----- Data supplied

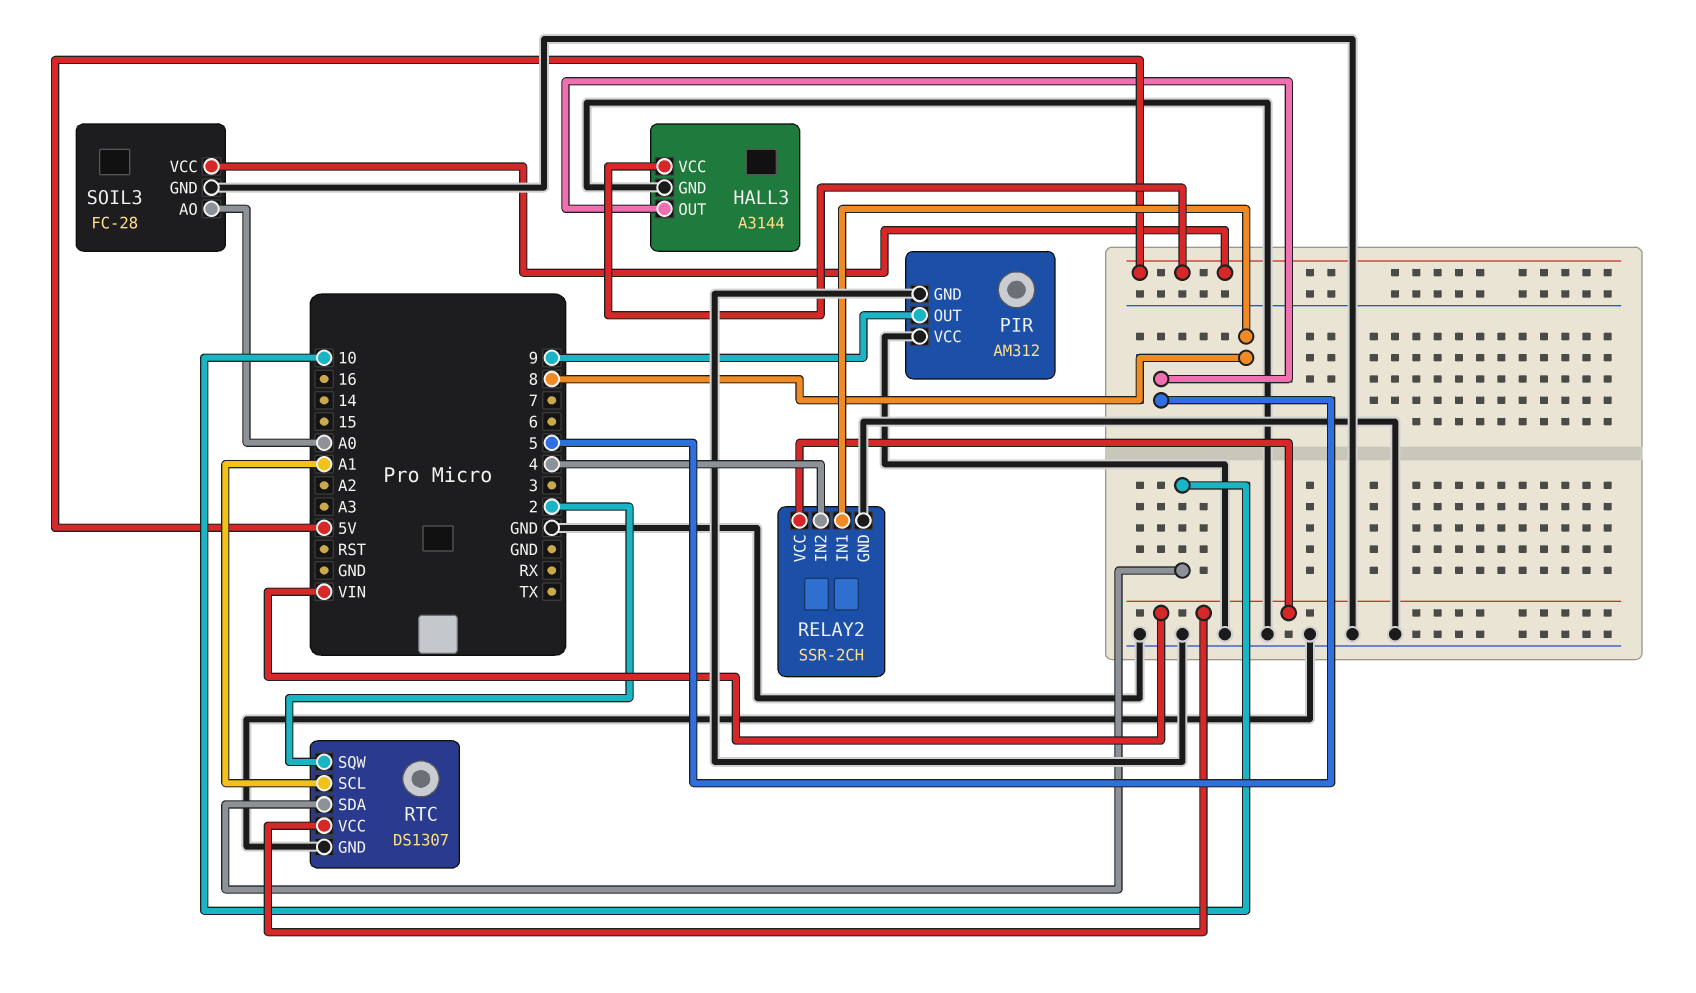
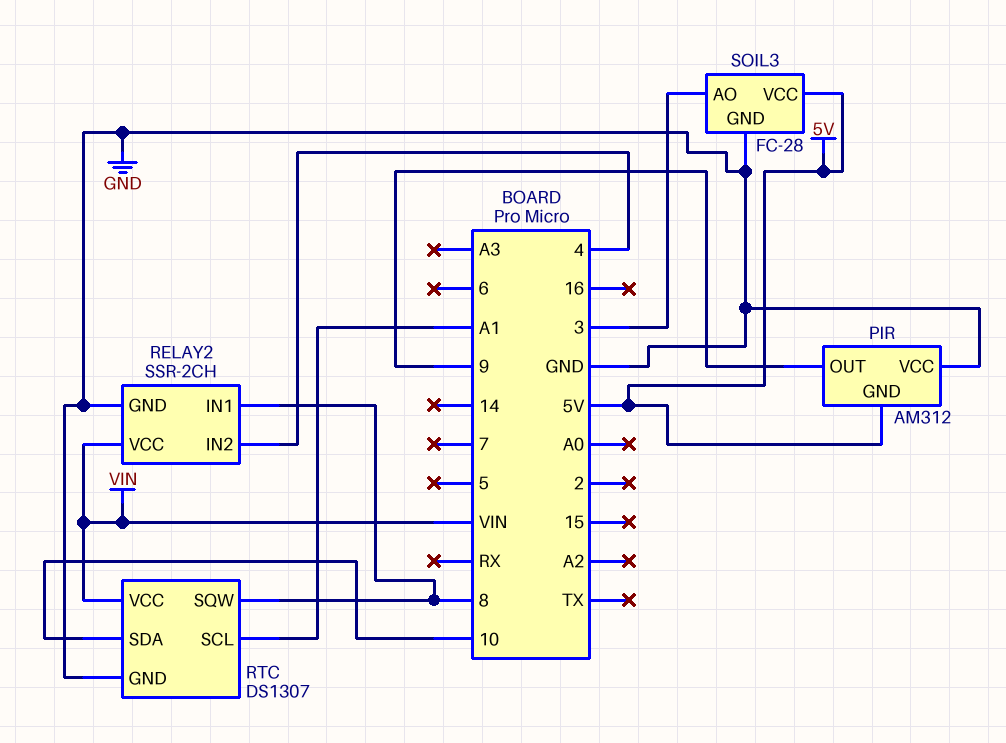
HALL3: A3144 -> none
HALL3 pin GND: GND -> none
HALL3 pin OUT: 5 -> none
HALL3 pin VCC: 5V -> none
PIR pin GND: GND -> 5V
RTC pin SQW: 2 -> 8
SOIL3 pin AO: A0 -> 3

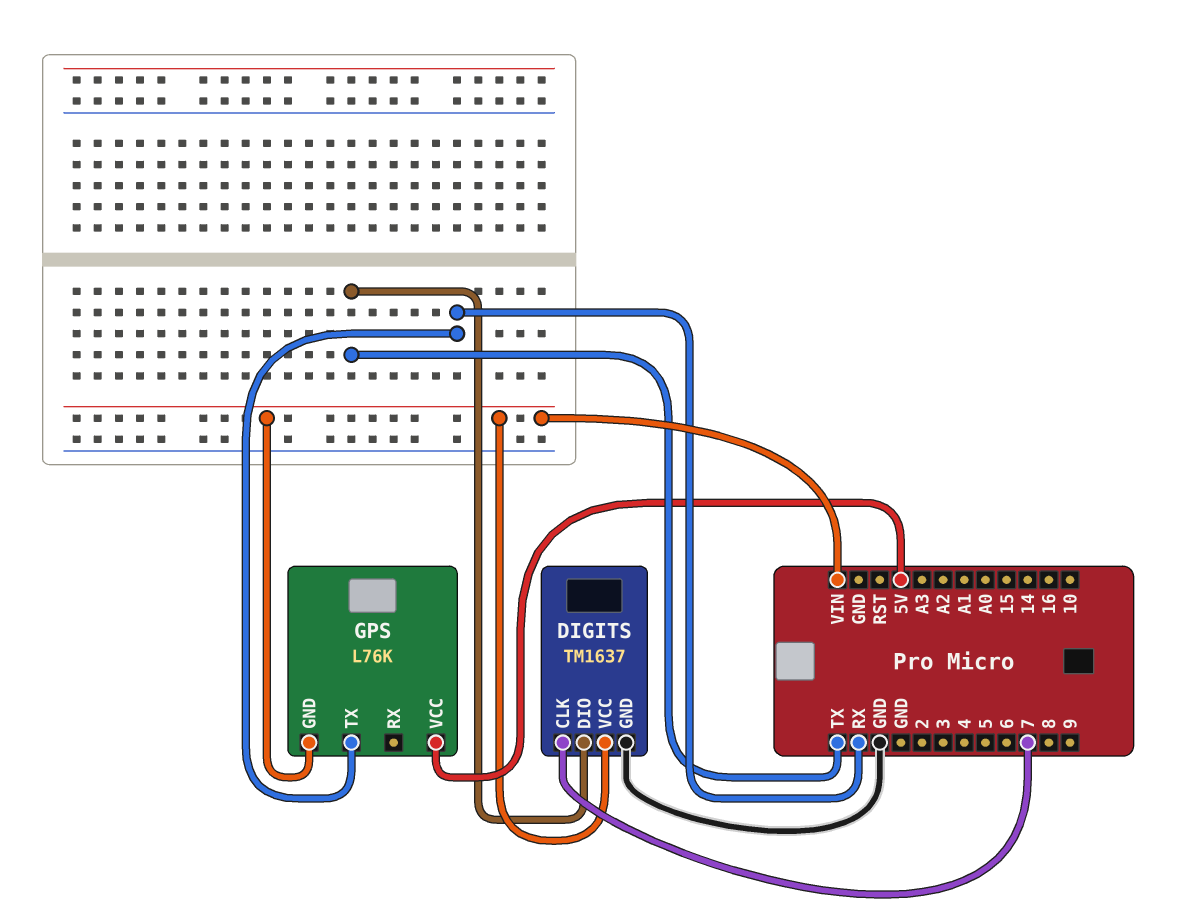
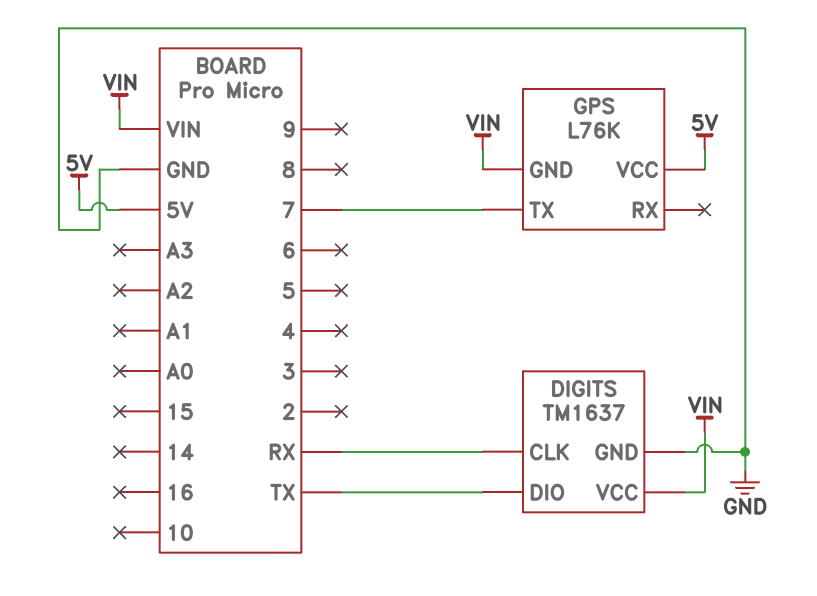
DIGITS pin CLK: 7 -> RX
GPS pin TX: RX -> 7

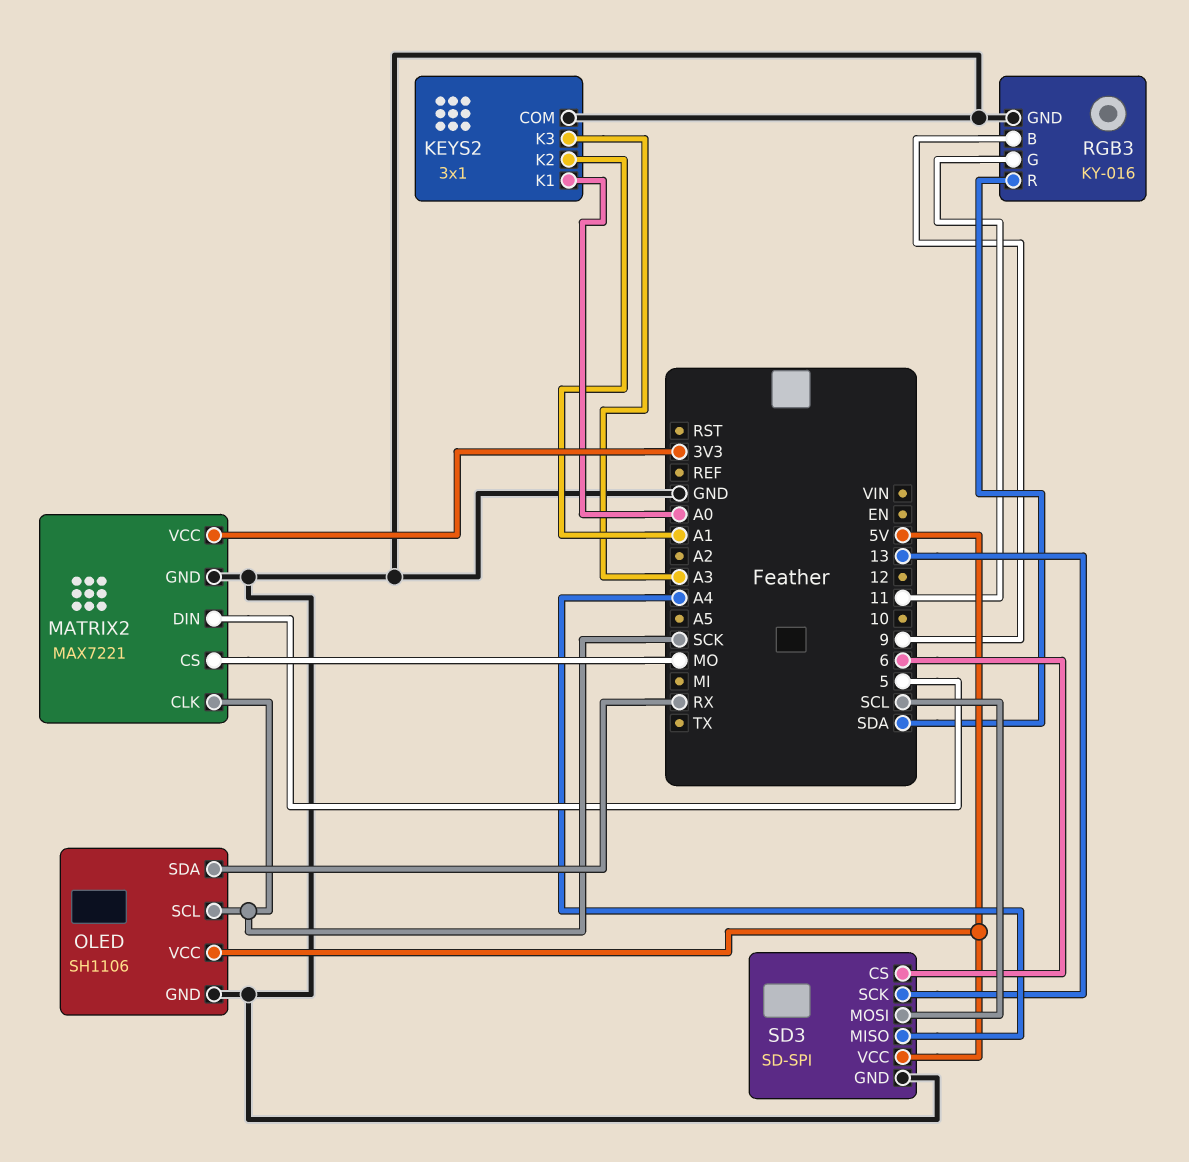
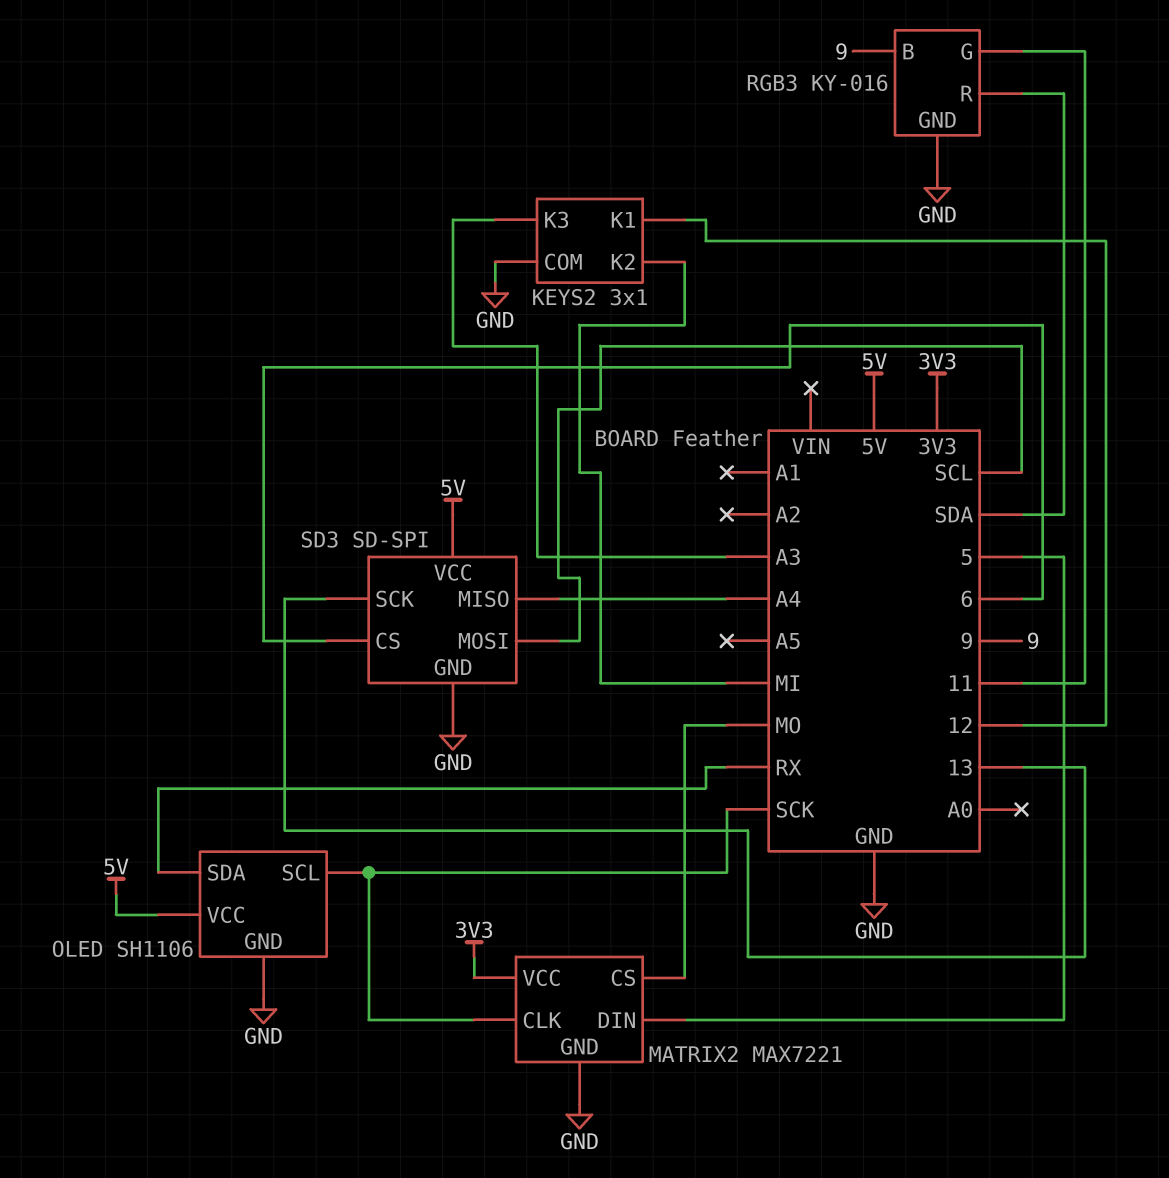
KEYS2 pin K1: A0 -> 12
KEYS2 pin K2: A1 -> MI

----------

◆ Exercise directions
Working through the records, find each line containing the word "none" and copy it.

◆ Reply
HALL3: A3144 -> none
HALL3 pin GND: GND -> none
HALL3 pin OUT: 5 -> none
HALL3 pin VCC: 5V -> none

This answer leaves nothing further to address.